> _WORK TO COMPLETE_
Go through the records below from the first line and print each one exactly, stopping after the line that contains "SW1: switch (AGND, VI) -> none". Do not print pictures or anything past that line.

- Opening Delimiter -

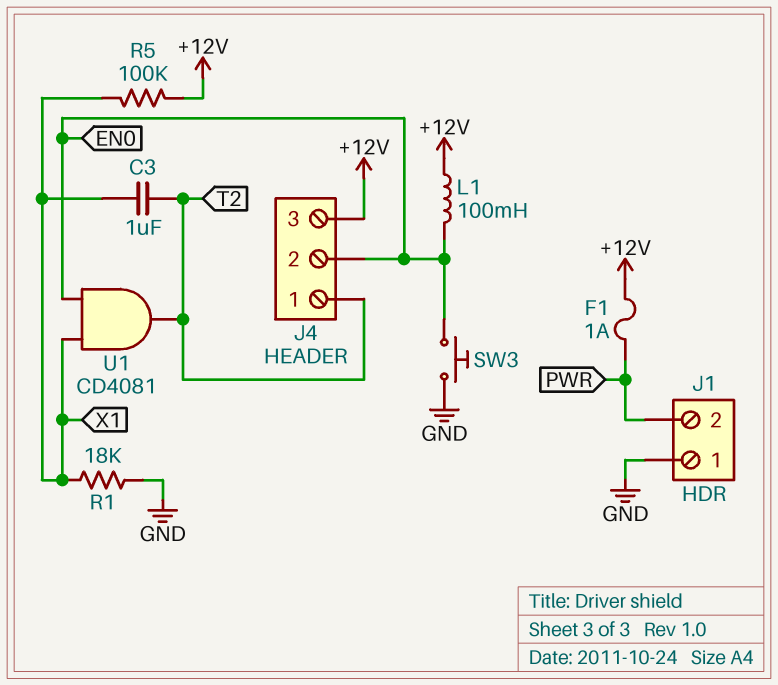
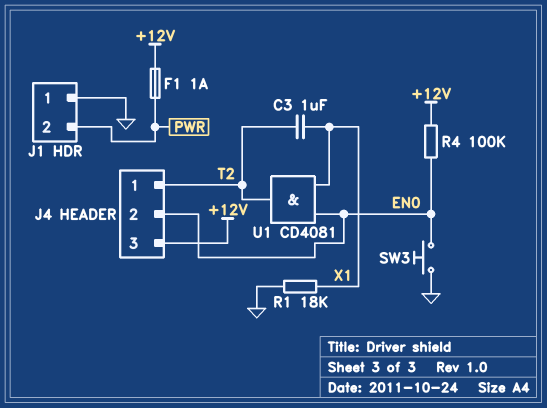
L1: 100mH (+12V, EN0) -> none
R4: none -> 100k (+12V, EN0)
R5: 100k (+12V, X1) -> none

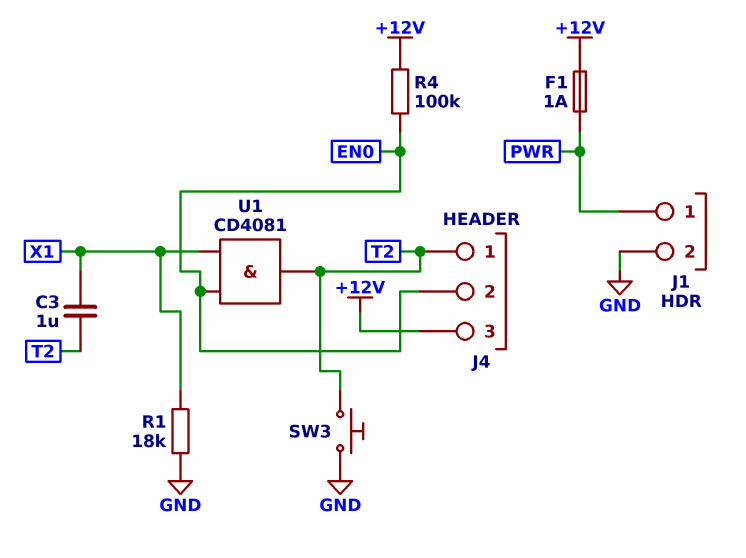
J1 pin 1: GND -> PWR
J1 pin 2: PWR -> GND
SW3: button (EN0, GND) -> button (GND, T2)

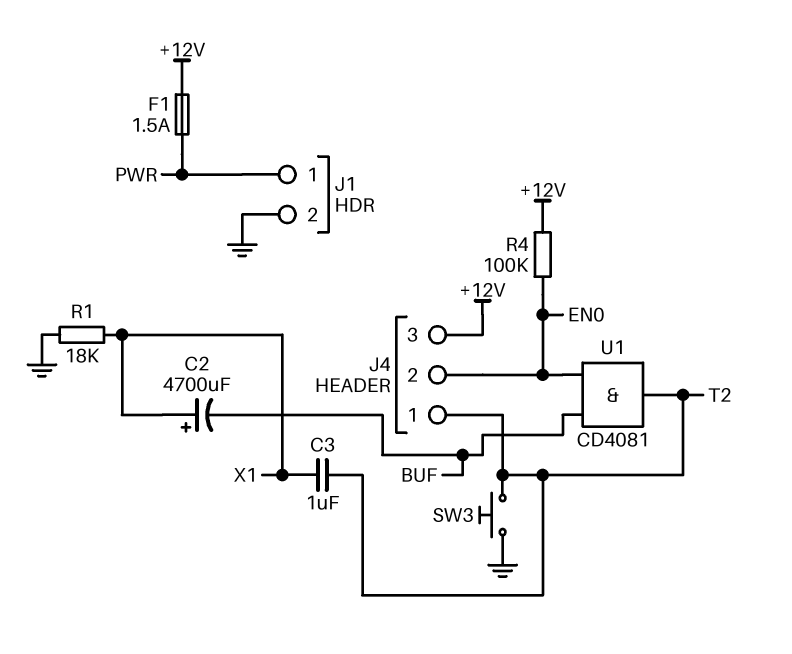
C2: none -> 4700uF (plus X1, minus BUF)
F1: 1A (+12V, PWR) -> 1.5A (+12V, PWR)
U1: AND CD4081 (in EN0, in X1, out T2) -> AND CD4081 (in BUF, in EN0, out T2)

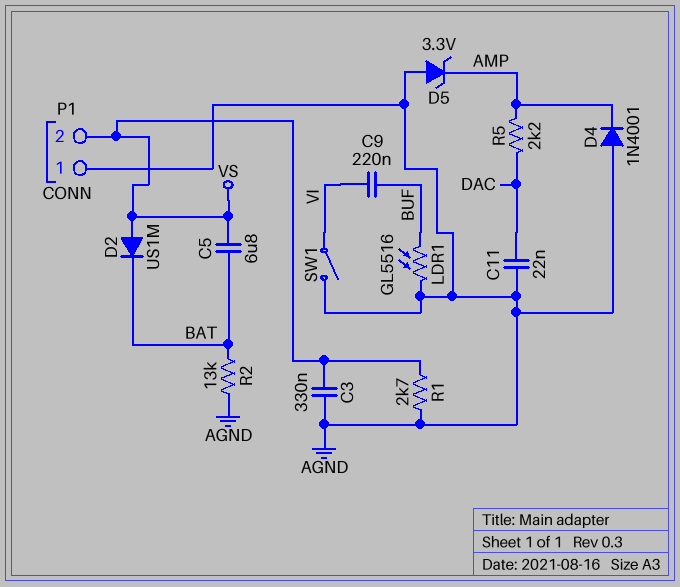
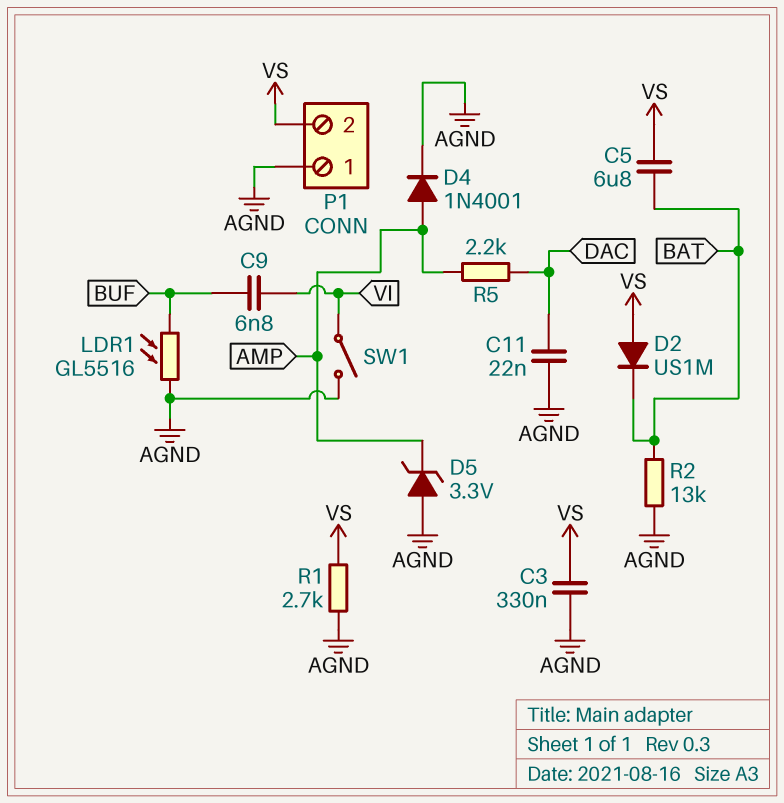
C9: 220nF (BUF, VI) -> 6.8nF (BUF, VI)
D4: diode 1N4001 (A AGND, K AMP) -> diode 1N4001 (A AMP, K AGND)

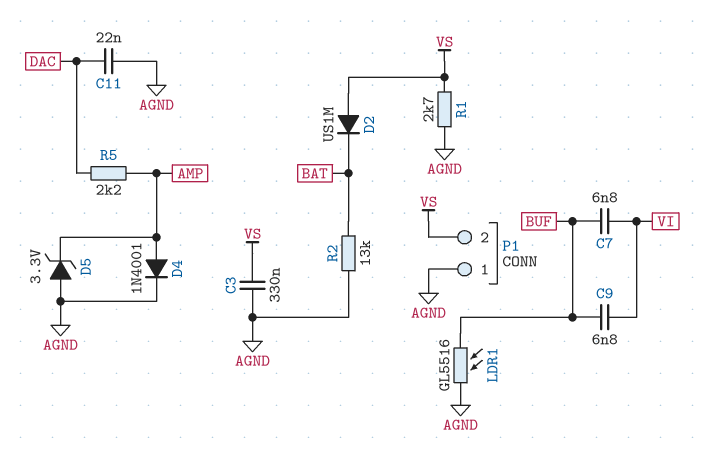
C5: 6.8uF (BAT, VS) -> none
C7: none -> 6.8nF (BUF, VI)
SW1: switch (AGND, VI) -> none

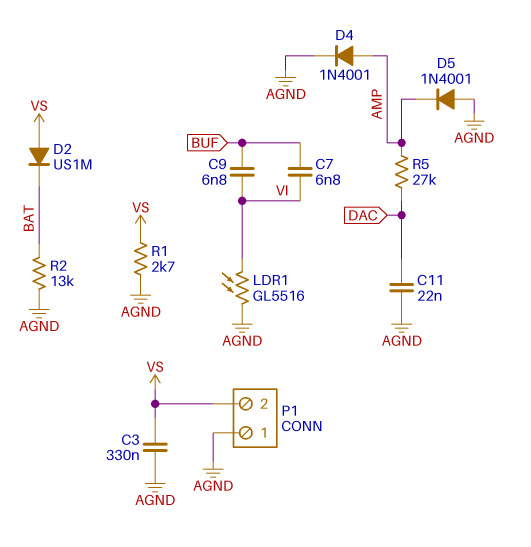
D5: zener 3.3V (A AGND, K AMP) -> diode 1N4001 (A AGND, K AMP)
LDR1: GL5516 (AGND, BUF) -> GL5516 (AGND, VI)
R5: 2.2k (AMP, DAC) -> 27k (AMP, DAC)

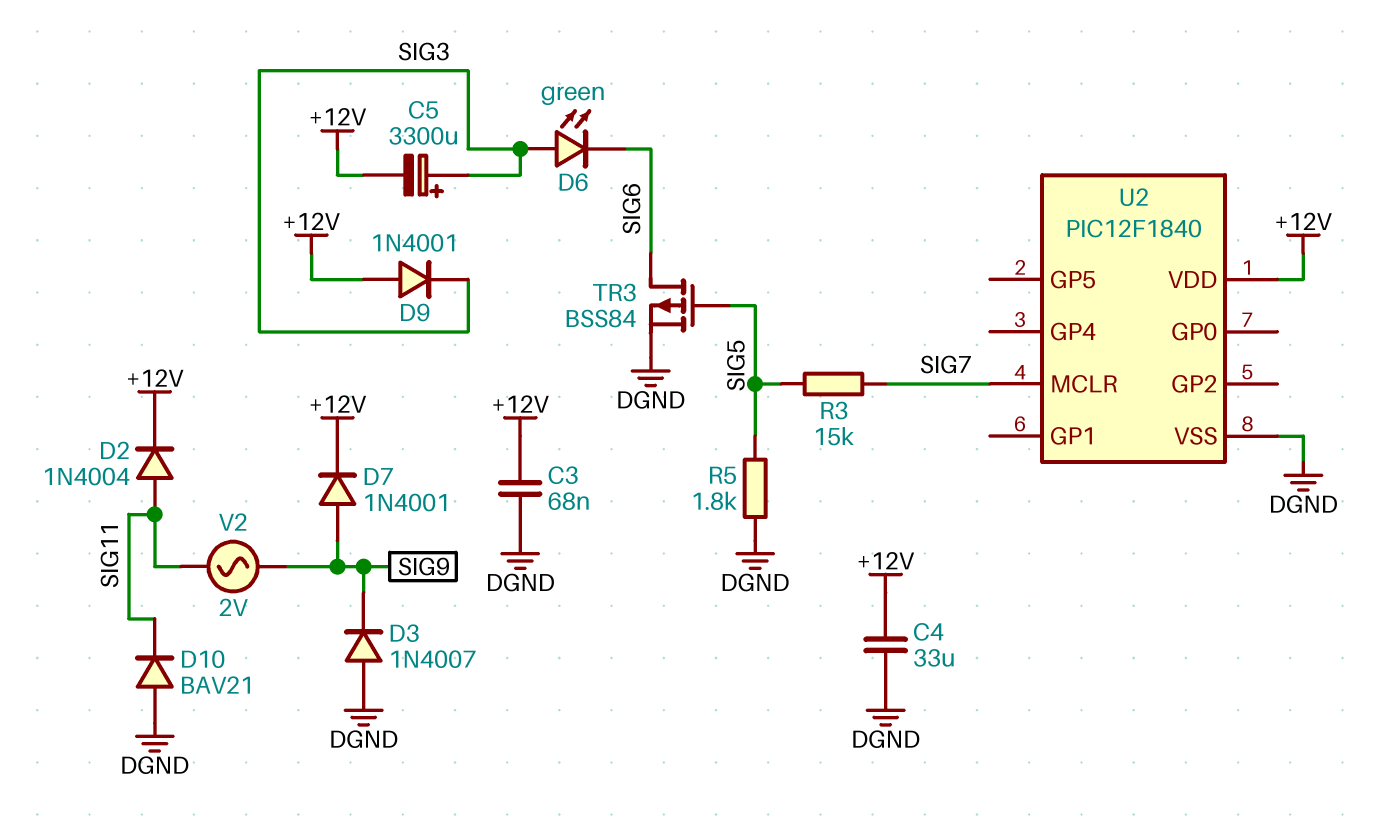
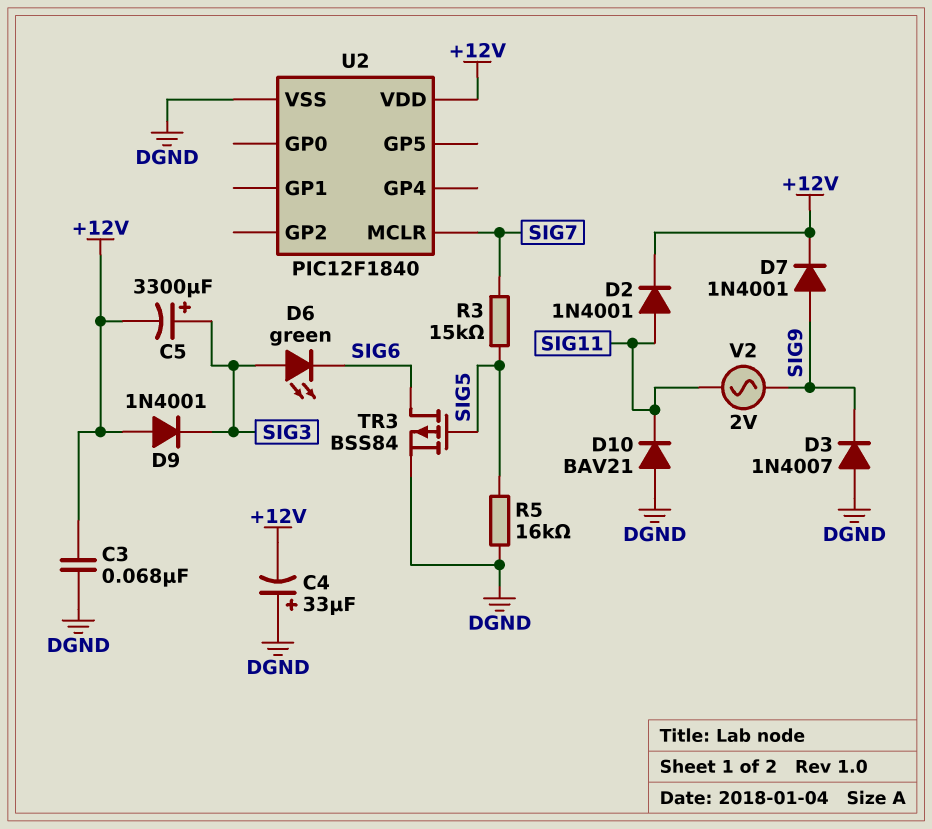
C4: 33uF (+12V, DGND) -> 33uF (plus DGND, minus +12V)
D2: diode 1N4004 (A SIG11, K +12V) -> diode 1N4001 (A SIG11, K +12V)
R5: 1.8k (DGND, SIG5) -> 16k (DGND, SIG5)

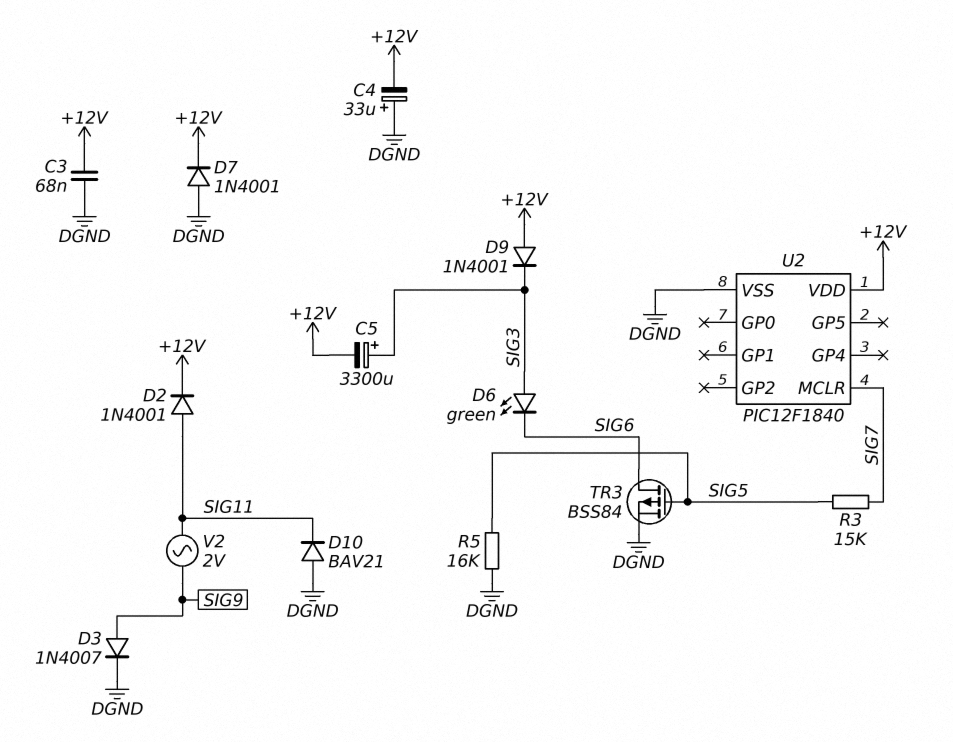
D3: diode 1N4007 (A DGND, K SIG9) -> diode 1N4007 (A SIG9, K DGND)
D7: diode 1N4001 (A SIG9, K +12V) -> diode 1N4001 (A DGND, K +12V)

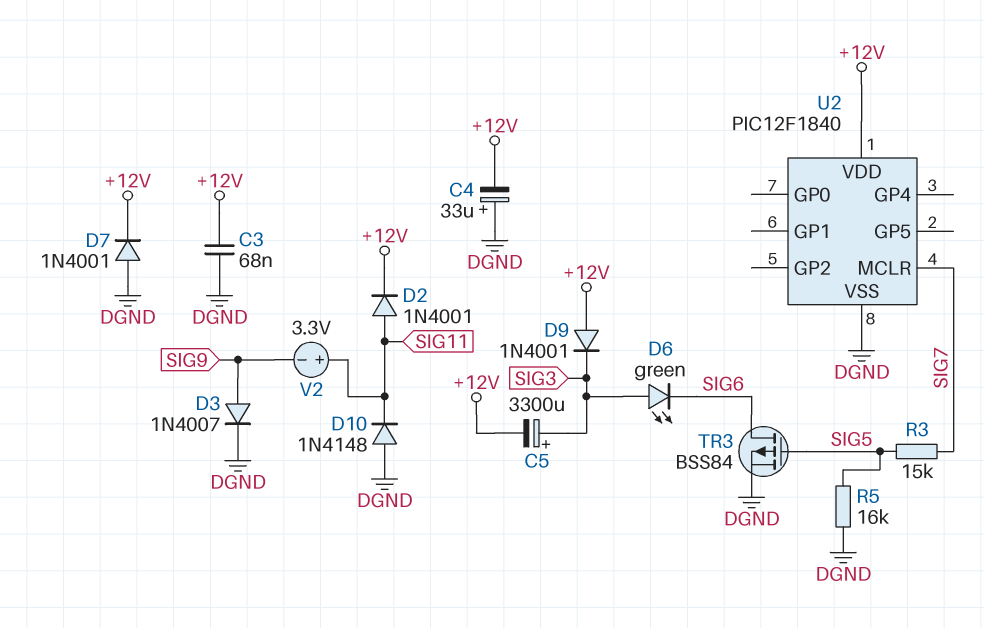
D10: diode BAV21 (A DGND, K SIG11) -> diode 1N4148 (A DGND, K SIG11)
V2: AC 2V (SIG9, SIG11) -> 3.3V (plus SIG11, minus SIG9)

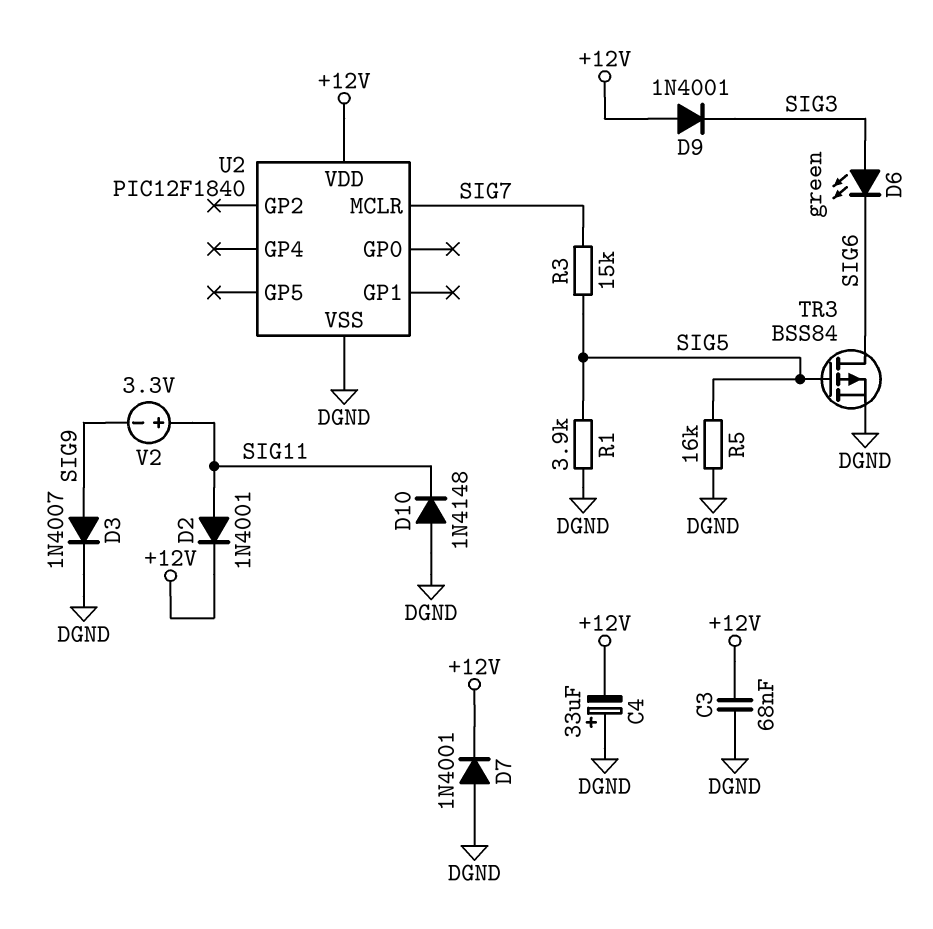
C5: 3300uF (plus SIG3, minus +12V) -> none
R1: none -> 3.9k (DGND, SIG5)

- Closing Delimiter -

> _WORKED SOLUTION_
L1: 100mH (+12V, EN0) -> none
R4: none -> 100k (+12V, EN0)
R5: 100k (+12V, X1) -> none

J1 pin 1: GND -> PWR
J1 pin 2: PWR -> GND
SW3: button (EN0, GND) -> button (GND, T2)

C2: none -> 4700uF (plus X1, minus BUF)
F1: 1A (+12V, PWR) -> 1.5A (+12V, PWR)
U1: AND CD4081 (in EN0, in X1, out T2) -> AND CD4081 (in BUF, in EN0, out T2)

C9: 220nF (BUF, VI) -> 6.8nF (BUF, VI)
D4: diode 1N4001 (A AGND, K AMP) -> diode 1N4001 (A AMP, K AGND)

C5: 6.8uF (BAT, VS) -> none
C7: none -> 6.8nF (BUF, VI)
SW1: switch (AGND, VI) -> none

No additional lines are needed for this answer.